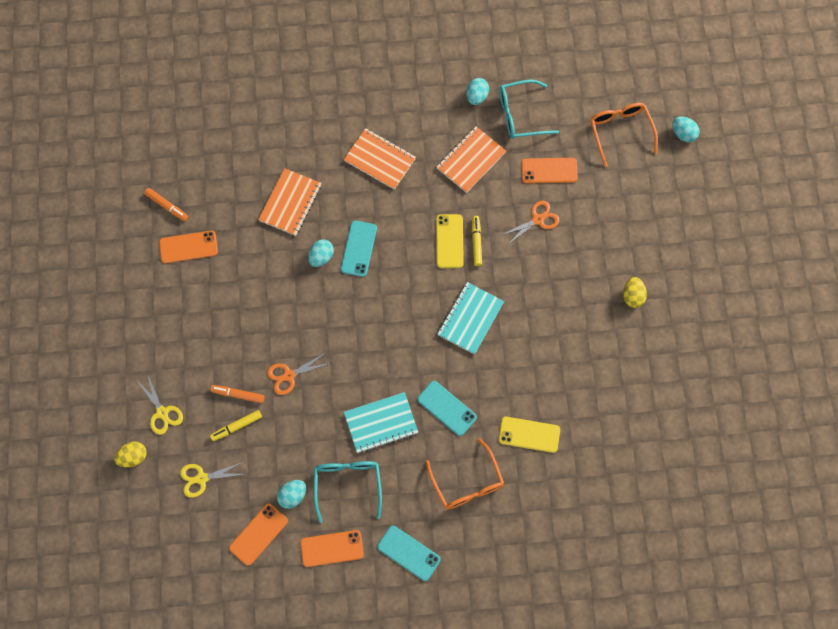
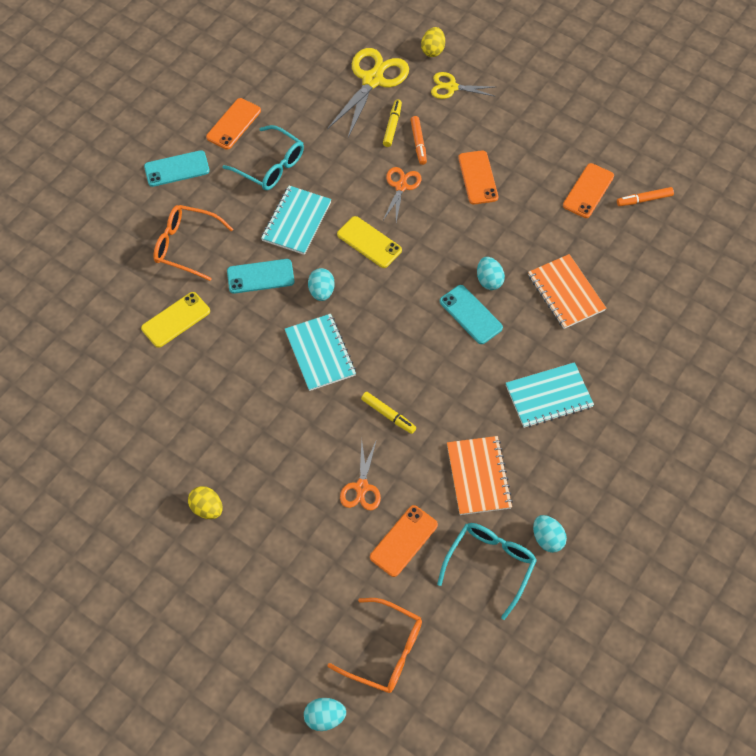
camera: 130 degrees right, 10 degrees down
(201, 478) = (373, 80): yellow scissors -> yellow scissors, size x1.75
(238, 394) = (418, 143): orange marker -> orange marker turned 120 degrees clockwise
(258, 534) = (293, 87): orange phone -> orange phone (478, 177)
(292, 495) = (300, 126): turquoise egg -> turquoise egg (321, 291)
(380, 160) = (548, 396): orange notebook -> turquoise notebook
(449, 241) = (410, 393): yellow phone -> yellow phone (369, 242)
········
▶ **Exercise**
Every line above that holds "turquoise" should be copied out.

▶ **Exercise answer**
(292, 495) = (300, 126): turquoise egg -> turquoise egg (321, 291)
(380, 160) = (548, 396): orange notebook -> turquoise notebook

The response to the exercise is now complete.